##### PROVIDED DATA
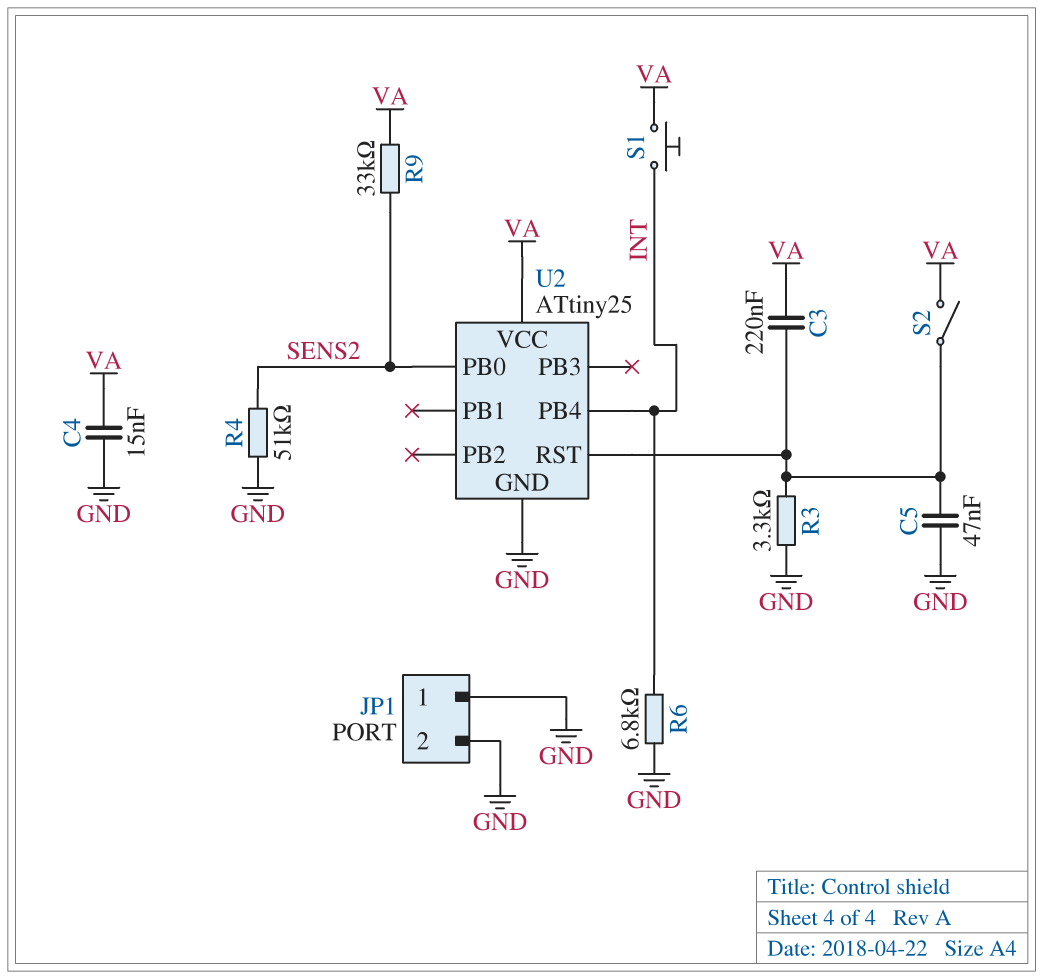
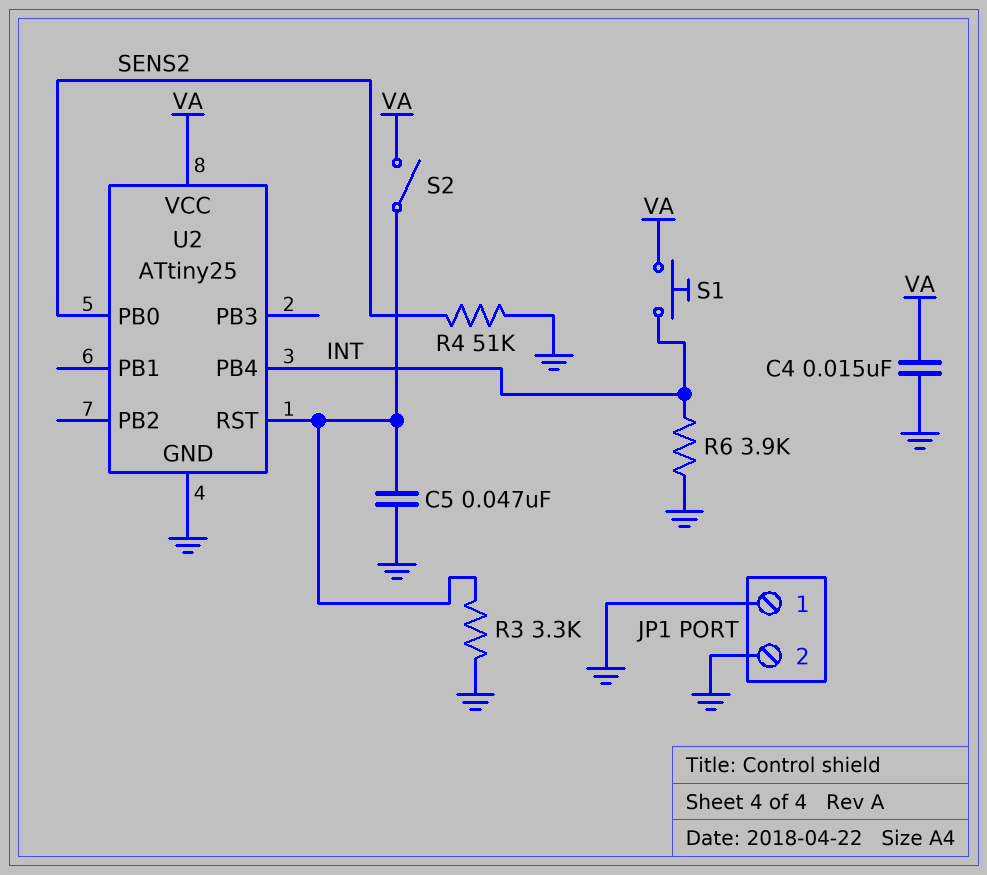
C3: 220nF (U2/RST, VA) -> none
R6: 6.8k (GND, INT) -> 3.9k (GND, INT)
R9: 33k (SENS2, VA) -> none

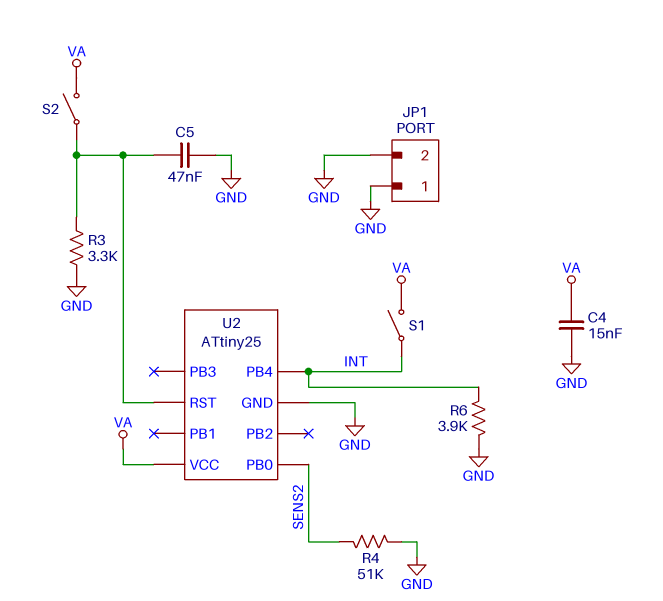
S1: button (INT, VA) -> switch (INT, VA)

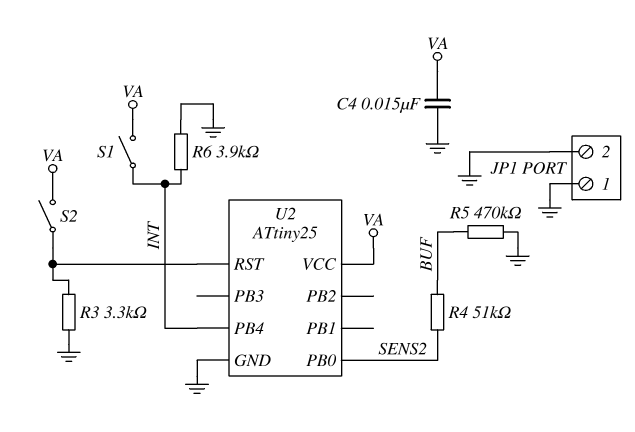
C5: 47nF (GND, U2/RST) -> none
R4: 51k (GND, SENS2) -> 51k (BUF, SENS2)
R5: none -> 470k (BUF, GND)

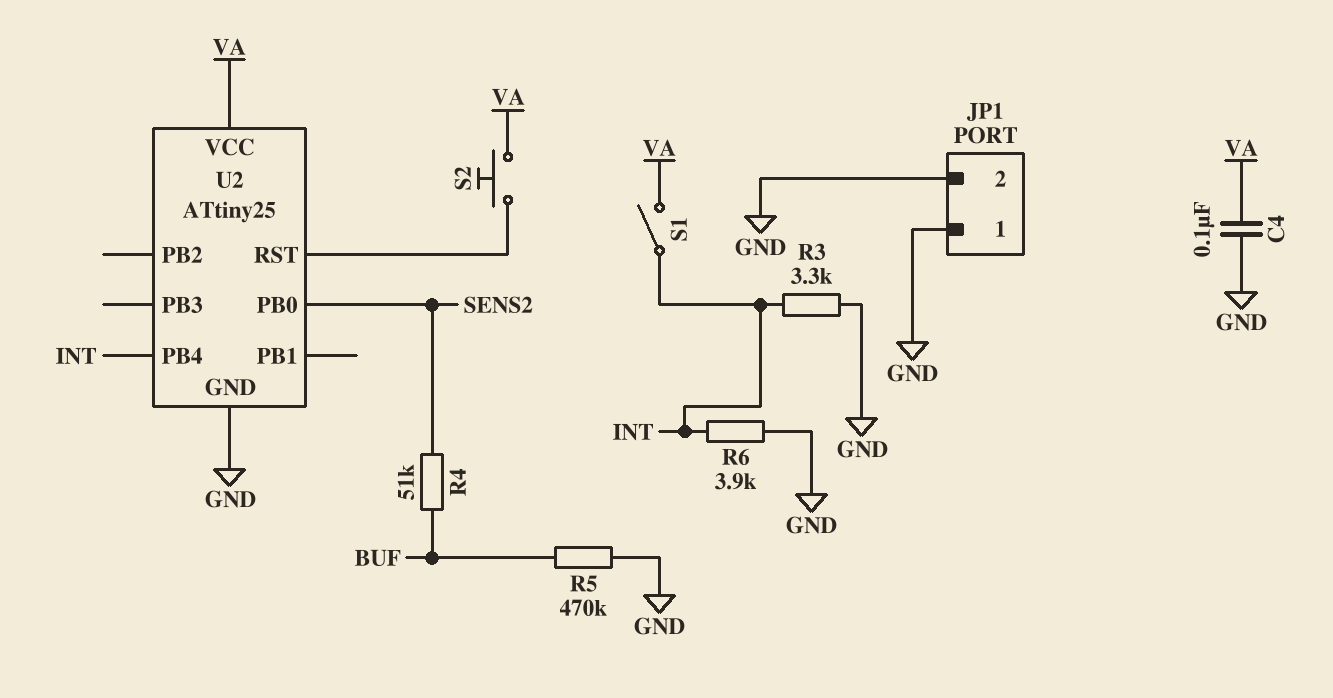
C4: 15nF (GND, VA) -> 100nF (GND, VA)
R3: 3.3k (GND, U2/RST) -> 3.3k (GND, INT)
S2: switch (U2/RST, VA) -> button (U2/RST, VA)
##########
▶ _PROBLEM TO WORK ON_: Output each line above exactly as it stands, omitting the pictures.

▶ _EXERCISE OUTPUT_:
C3: 220nF (U2/RST, VA) -> none
R6: 6.8k (GND, INT) -> 3.9k (GND, INT)
R9: 33k (SENS2, VA) -> none

S1: button (INT, VA) -> switch (INT, VA)

C5: 47nF (GND, U2/RST) -> none
R4: 51k (GND, SENS2) -> 51k (BUF, SENS2)
R5: none -> 470k (BUF, GND)

C4: 15nF (GND, VA) -> 100nF (GND, VA)
R3: 3.3k (GND, U2/RST) -> 3.3k (GND, INT)
S2: switch (U2/RST, VA) -> button (U2/RST, VA)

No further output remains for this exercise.